--- START ---
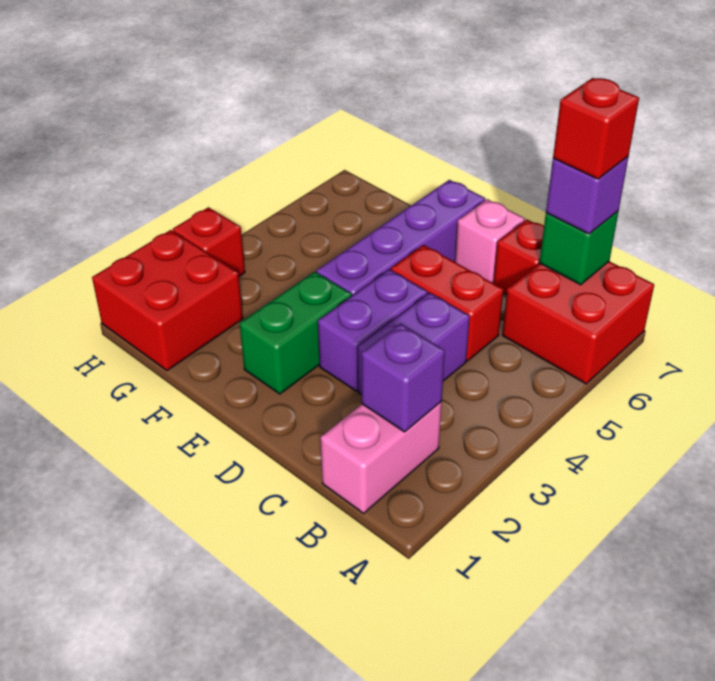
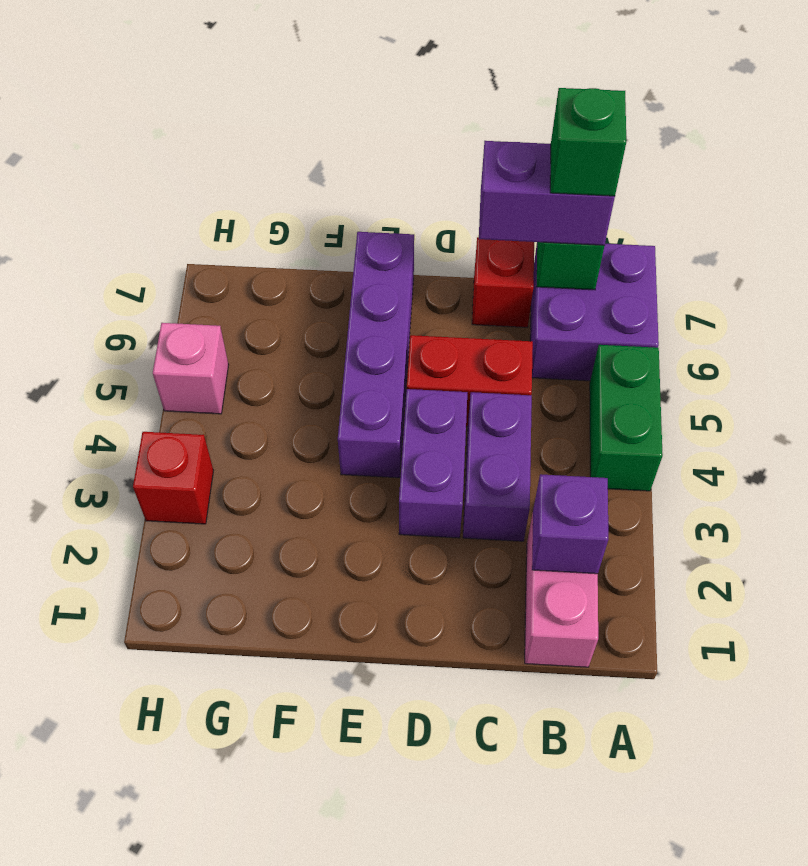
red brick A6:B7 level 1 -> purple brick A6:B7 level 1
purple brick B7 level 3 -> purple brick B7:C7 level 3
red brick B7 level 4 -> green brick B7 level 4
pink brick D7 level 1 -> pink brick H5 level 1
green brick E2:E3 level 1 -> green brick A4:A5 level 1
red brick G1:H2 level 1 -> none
--- END ---
Activity:
Set the whole listing down again unchanged, apart from the pictures, which are omitted.

Response to the task:
red brick A6:B7 level 1 -> purple brick A6:B7 level 1
purple brick B7 level 3 -> purple brick B7:C7 level 3
red brick B7 level 4 -> green brick B7 level 4
pink brick D7 level 1 -> pink brick H5 level 1
green brick E2:E3 level 1 -> green brick A4:A5 level 1
red brick G1:H2 level 1 -> none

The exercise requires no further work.